Before and after images:
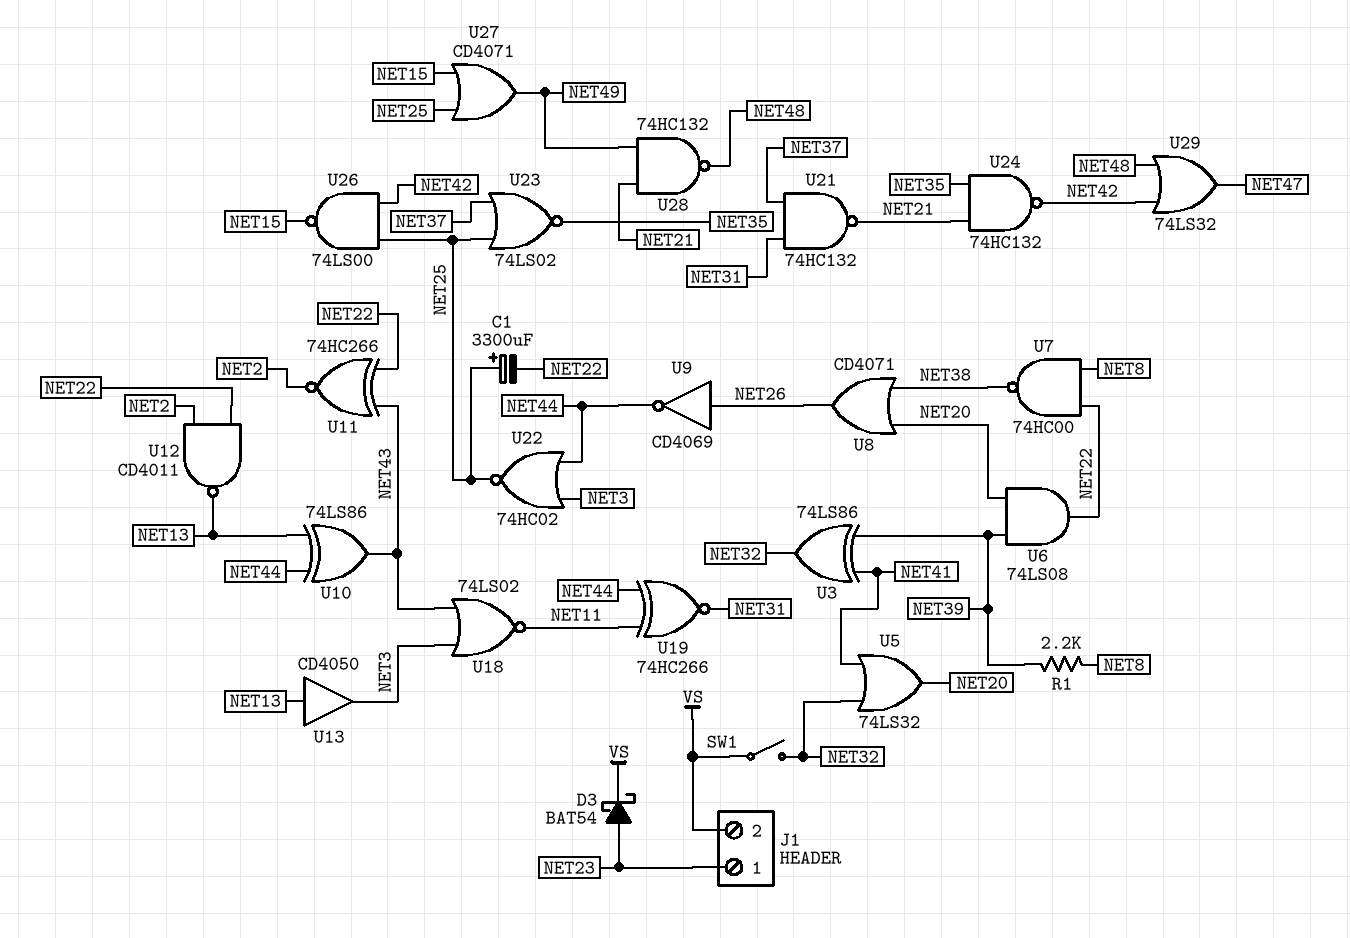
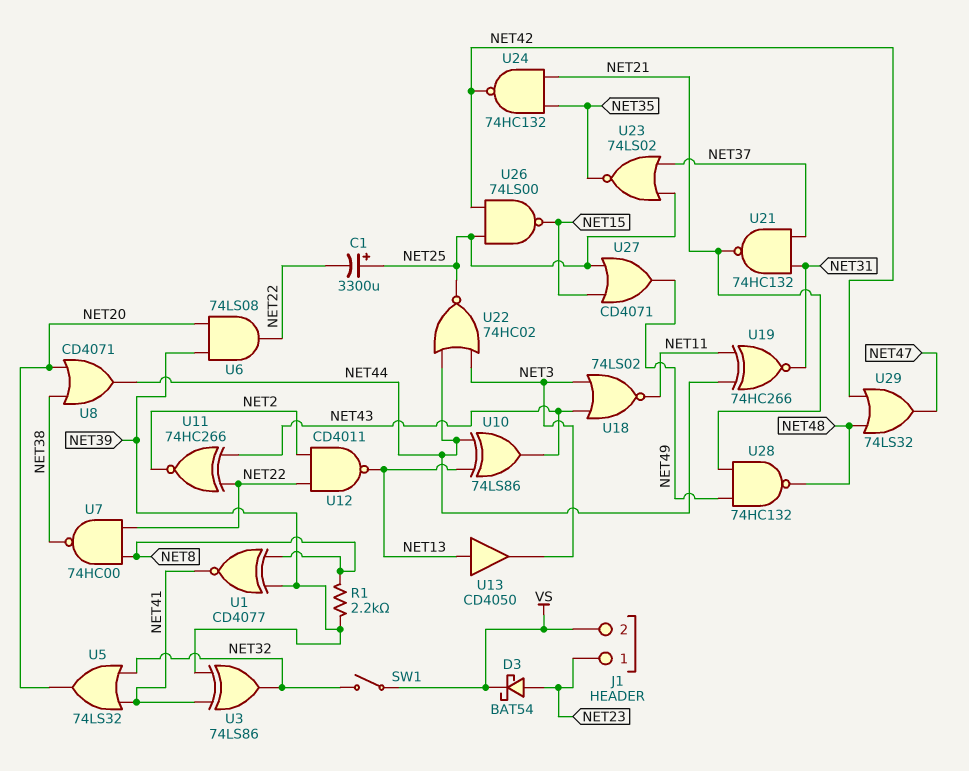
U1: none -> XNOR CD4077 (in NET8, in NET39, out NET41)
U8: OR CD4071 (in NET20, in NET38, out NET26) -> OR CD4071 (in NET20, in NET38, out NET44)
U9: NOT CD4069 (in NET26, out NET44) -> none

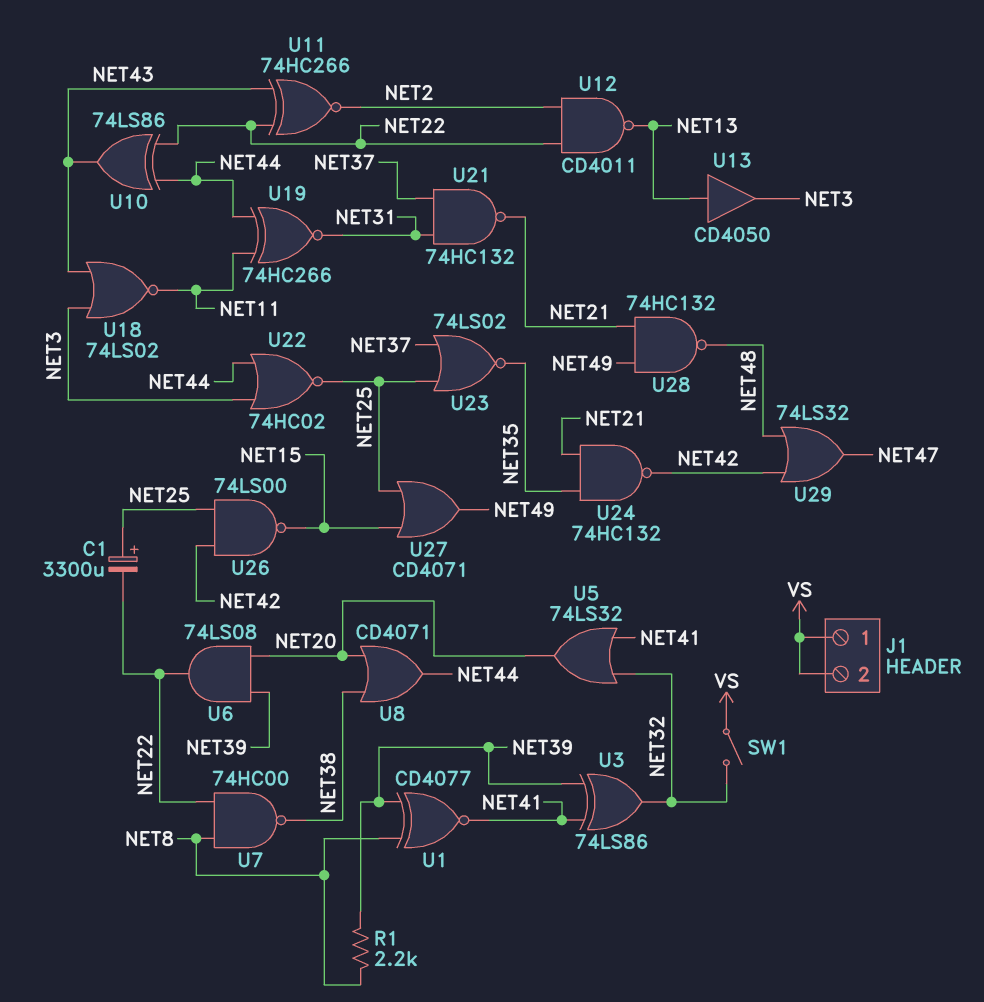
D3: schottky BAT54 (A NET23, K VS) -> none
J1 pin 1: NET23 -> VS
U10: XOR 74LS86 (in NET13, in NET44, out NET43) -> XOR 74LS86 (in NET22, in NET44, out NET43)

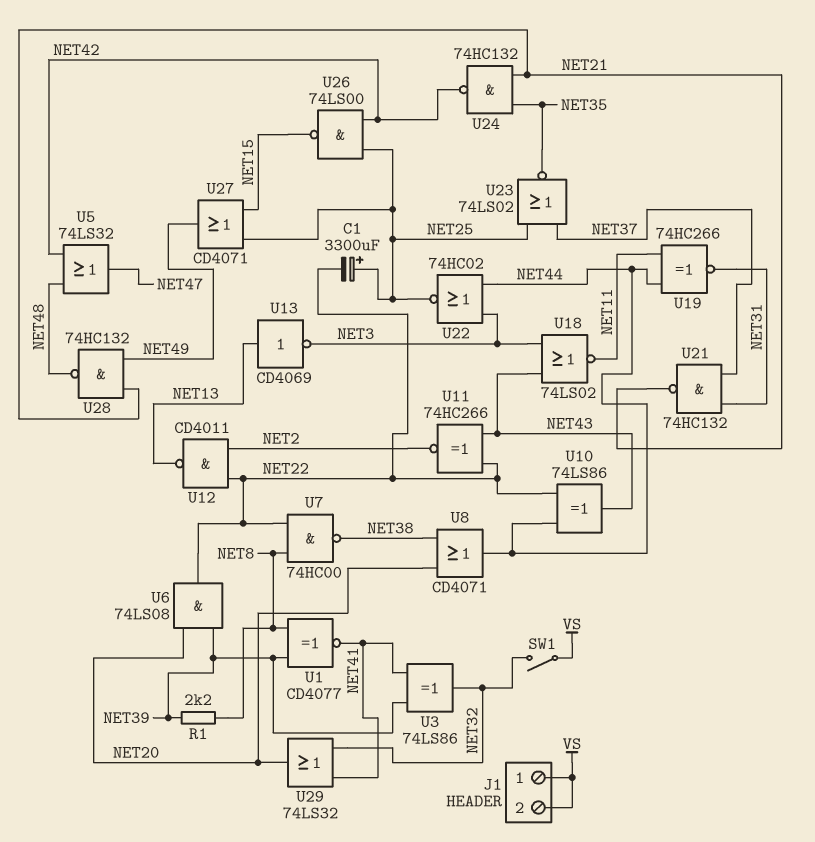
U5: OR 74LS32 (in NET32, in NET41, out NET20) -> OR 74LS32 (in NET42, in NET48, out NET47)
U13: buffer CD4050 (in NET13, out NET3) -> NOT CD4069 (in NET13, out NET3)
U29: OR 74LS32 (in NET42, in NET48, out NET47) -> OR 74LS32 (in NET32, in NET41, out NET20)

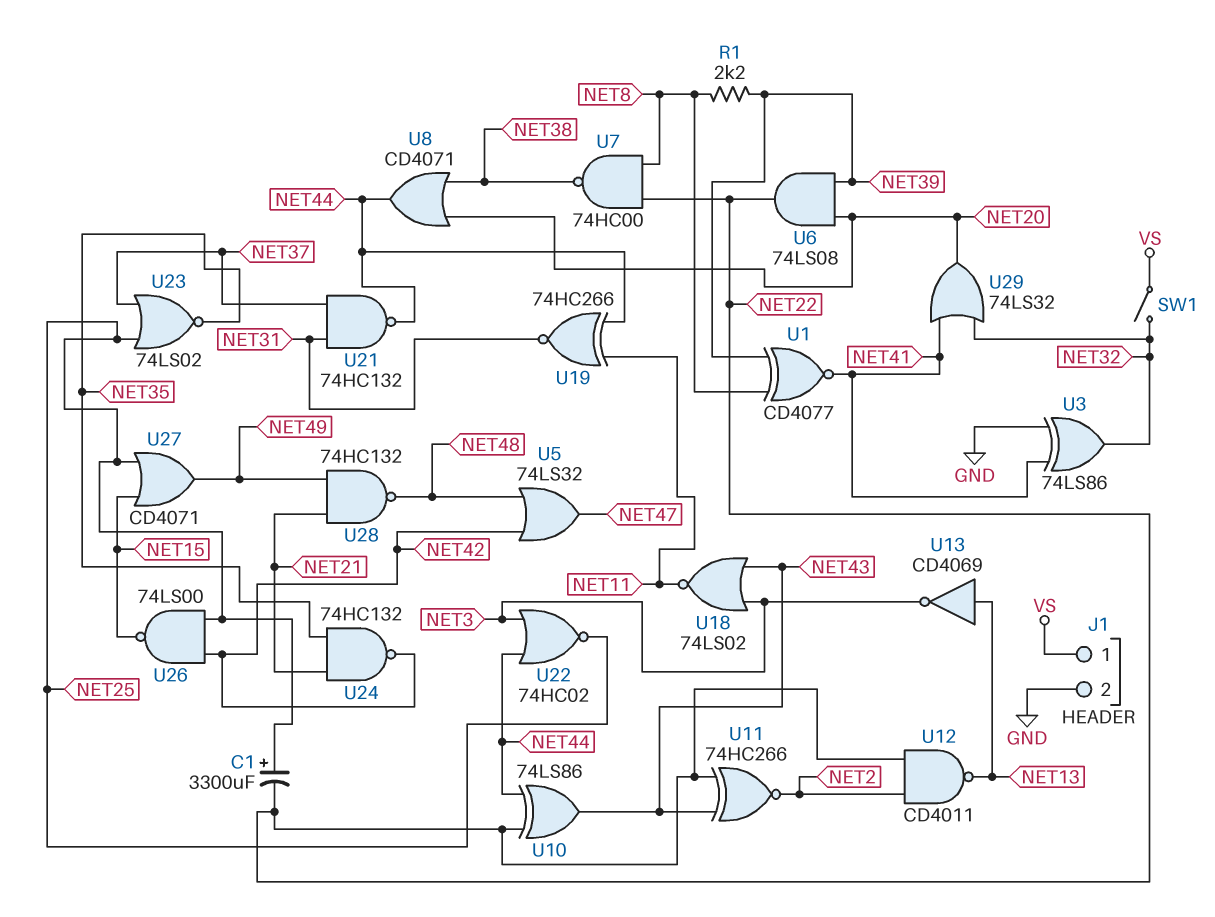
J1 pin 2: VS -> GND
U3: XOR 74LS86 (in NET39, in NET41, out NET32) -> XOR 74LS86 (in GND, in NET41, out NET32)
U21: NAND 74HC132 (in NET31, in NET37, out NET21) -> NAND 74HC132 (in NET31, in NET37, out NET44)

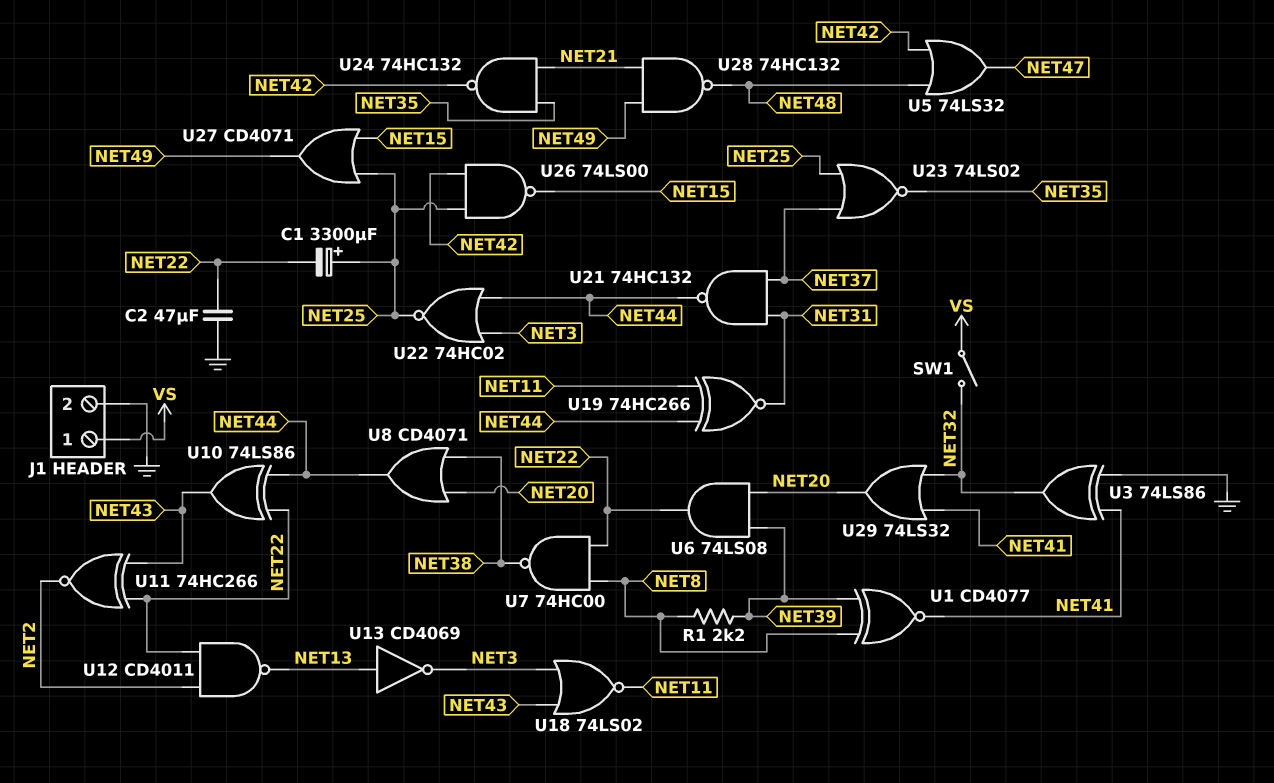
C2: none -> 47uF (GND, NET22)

--

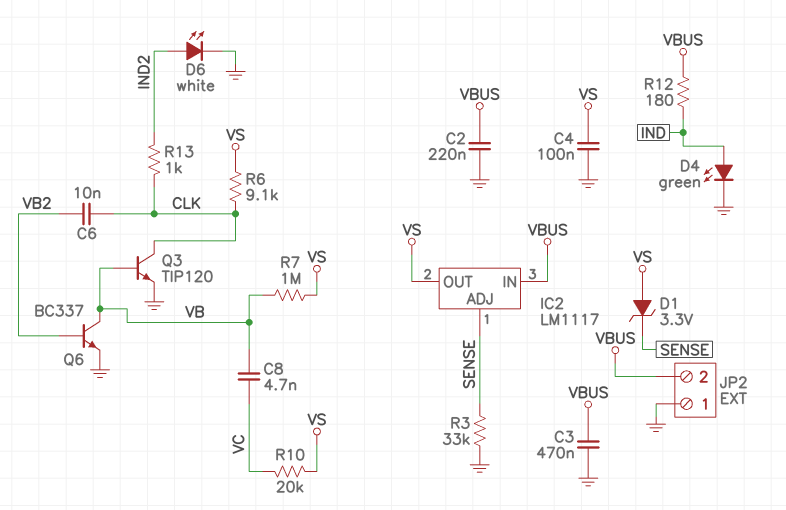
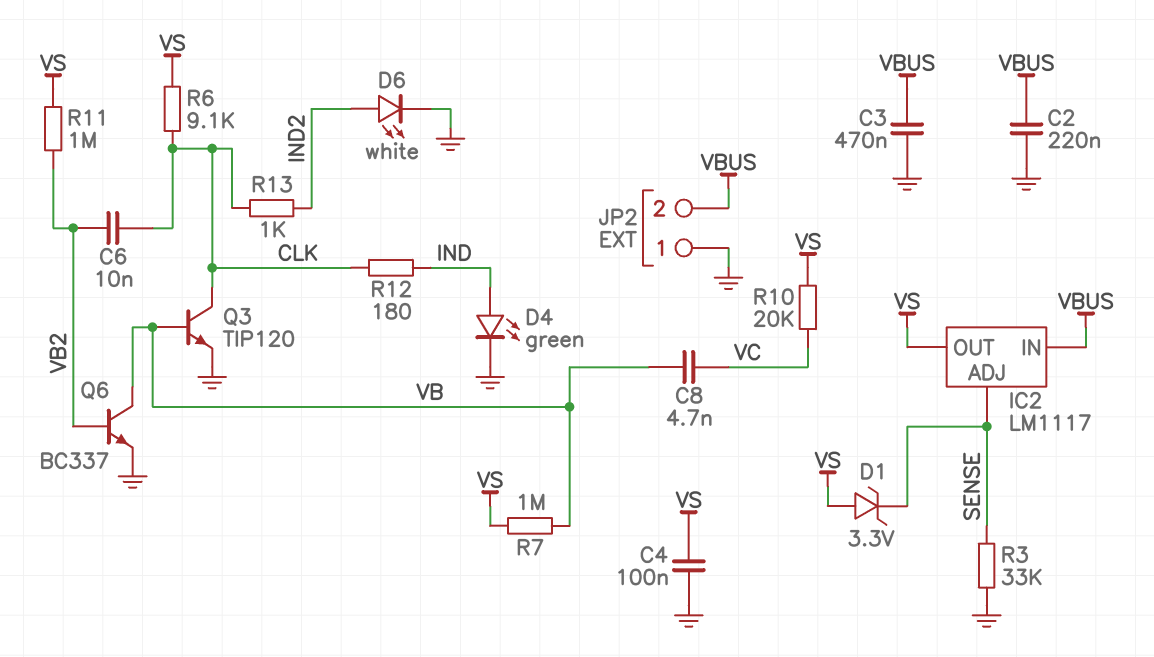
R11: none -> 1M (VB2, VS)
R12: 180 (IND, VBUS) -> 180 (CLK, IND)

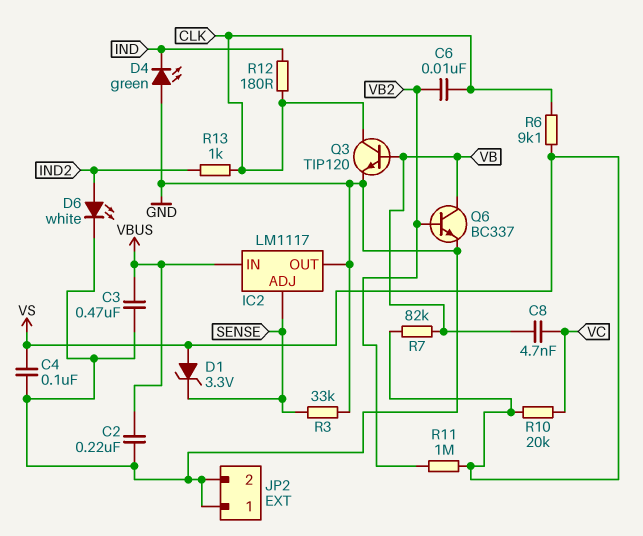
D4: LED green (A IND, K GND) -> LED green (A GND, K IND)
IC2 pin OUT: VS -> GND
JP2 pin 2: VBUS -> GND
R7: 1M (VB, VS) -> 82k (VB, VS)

Problem to work on: Above are some records. Reproduce the lines from the one with "J1 pin 1: NET23 -> VS" down to the one with "C2: none -> 47uF (GND, NET22)", keeping both, and leave every picture out.

Exercise answer:
J1 pin 1: NET23 -> VS
U10: XOR 74LS86 (in NET13, in NET44, out NET43) -> XOR 74LS86 (in NET22, in NET44, out NET43)

U5: OR 74LS32 (in NET32, in NET41, out NET20) -> OR 74LS32 (in NET42, in NET48, out NET47)
U13: buffer CD4050 (in NET13, out NET3) -> NOT CD4069 (in NET13, out NET3)
U29: OR 74LS32 (in NET42, in NET48, out NET47) -> OR 74LS32 (in NET32, in NET41, out NET20)

J1 pin 2: VS -> GND
U3: XOR 74LS86 (in NET39, in NET41, out NET32) -> XOR 74LS86 (in GND, in NET41, out NET32)
U21: NAND 74HC132 (in NET31, in NET37, out NET21) -> NAND 74HC132 (in NET31, in NET37, out NET44)

C2: none -> 47uF (GND, NET22)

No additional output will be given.